___ PROVIDED DATA
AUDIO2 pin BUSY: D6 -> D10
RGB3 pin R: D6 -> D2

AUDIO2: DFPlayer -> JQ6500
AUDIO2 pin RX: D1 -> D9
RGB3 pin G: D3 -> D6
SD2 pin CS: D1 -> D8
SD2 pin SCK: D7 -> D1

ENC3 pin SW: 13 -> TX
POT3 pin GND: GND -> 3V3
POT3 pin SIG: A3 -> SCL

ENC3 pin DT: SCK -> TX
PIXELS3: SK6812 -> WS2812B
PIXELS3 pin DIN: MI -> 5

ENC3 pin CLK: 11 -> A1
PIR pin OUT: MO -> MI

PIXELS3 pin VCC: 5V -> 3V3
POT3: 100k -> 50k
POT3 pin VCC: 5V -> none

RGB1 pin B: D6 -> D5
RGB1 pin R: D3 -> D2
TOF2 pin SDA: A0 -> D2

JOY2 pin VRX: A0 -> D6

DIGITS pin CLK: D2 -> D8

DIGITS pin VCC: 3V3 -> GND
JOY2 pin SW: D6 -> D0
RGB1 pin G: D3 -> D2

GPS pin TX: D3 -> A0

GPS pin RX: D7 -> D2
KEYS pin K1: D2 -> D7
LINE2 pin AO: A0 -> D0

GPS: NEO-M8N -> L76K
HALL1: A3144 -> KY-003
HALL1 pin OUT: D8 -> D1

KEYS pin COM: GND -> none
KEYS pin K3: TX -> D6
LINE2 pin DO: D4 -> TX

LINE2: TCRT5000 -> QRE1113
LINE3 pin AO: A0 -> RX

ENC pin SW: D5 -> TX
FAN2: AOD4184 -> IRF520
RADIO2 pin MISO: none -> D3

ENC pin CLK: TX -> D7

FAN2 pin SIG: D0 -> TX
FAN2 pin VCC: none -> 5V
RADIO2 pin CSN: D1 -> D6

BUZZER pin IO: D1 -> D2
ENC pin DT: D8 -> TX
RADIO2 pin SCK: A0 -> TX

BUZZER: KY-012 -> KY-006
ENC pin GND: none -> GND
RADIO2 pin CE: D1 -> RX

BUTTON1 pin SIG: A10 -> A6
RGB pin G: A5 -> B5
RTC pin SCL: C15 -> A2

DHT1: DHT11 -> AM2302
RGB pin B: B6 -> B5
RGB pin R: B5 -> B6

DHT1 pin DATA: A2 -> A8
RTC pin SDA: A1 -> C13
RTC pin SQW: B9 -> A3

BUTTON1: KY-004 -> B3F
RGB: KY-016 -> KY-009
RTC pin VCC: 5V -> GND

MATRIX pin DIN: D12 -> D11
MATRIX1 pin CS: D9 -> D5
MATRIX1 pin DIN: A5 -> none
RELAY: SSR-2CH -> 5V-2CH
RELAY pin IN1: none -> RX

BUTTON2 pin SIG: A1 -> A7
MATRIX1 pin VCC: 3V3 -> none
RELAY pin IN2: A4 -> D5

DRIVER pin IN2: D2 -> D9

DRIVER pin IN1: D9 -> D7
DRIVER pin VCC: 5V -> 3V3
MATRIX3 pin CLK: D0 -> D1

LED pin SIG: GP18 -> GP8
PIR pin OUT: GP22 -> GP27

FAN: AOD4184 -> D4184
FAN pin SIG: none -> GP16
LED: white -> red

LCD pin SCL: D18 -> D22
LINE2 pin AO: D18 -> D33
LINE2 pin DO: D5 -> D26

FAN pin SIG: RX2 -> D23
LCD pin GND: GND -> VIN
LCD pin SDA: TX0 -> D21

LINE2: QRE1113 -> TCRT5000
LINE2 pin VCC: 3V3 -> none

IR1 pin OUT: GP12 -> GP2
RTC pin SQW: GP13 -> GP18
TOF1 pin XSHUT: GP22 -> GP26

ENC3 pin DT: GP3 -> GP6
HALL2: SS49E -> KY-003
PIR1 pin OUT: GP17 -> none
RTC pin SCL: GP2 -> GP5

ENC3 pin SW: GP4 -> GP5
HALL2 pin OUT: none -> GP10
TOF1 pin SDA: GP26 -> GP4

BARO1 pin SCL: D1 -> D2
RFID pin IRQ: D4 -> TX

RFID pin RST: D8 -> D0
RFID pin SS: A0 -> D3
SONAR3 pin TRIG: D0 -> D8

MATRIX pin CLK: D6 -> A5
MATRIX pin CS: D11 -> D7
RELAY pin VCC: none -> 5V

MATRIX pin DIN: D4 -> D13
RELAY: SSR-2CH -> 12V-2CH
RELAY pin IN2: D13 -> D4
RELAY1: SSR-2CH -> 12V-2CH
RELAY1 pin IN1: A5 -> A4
______
Include both ends. Return the line holding "TOF1 pin XSHUT: GP22 -> GP26" and all lines after it in the records above, exactly as written.

TOF1 pin XSHUT: GP22 -> GP26

ENC3 pin DT: GP3 -> GP6
HALL2: SS49E -> KY-003
PIR1 pin OUT: GP17 -> none
RTC pin SCL: GP2 -> GP5

ENC3 pin SW: GP4 -> GP5
HALL2 pin OUT: none -> GP10
TOF1 pin SDA: GP26 -> GP4

BARO1 pin SCL: D1 -> D2
RFID pin IRQ: D4 -> TX

RFID pin RST: D8 -> D0
RFID pin SS: A0 -> D3
SONAR3 pin TRIG: D0 -> D8

MATRIX pin CLK: D6 -> A5
MATRIX pin CS: D11 -> D7
RELAY pin VCC: none -> 5V

MATRIX pin DIN: D4 -> D13
RELAY: SSR-2CH -> 12V-2CH
RELAY pin IN2: D13 -> D4
RELAY1: SSR-2CH -> 12V-2CH
RELAY1 pin IN1: A5 -> A4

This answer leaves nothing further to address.